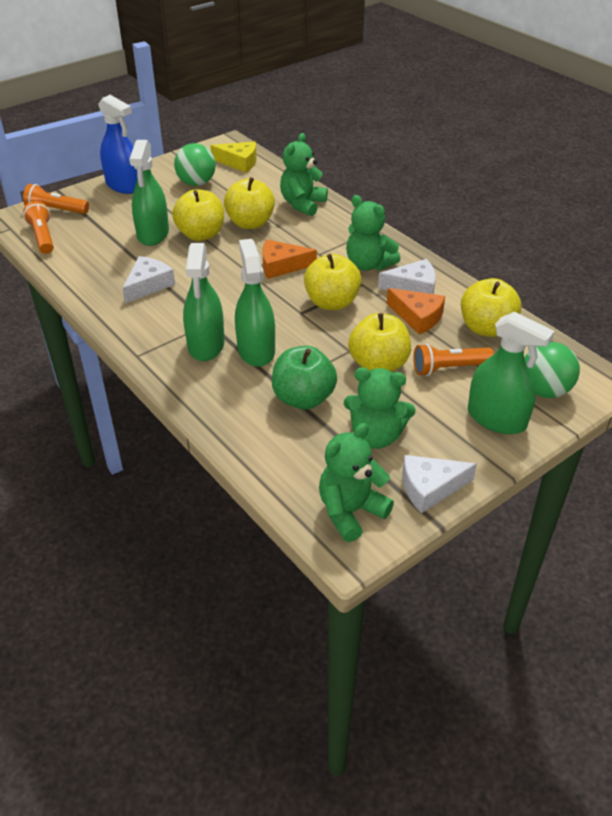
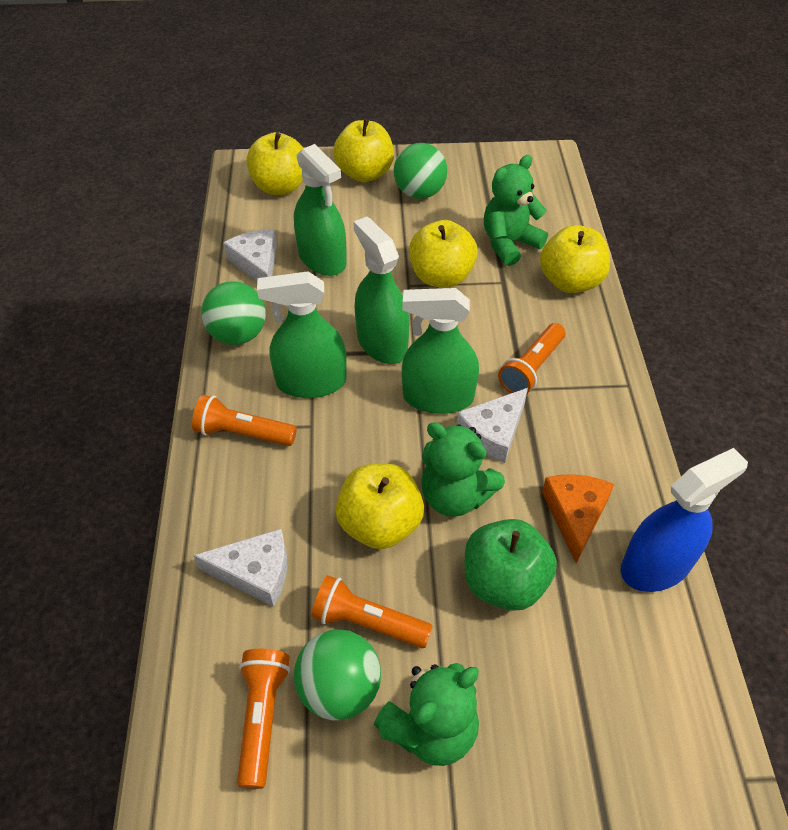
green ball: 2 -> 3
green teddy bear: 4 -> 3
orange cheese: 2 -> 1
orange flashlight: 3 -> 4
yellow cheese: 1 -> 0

================

The problem | Take each line in the listing that has the word "orange" and copy it.

Exercise response |
orange cheese: 2 -> 1
orange flashlight: 3 -> 4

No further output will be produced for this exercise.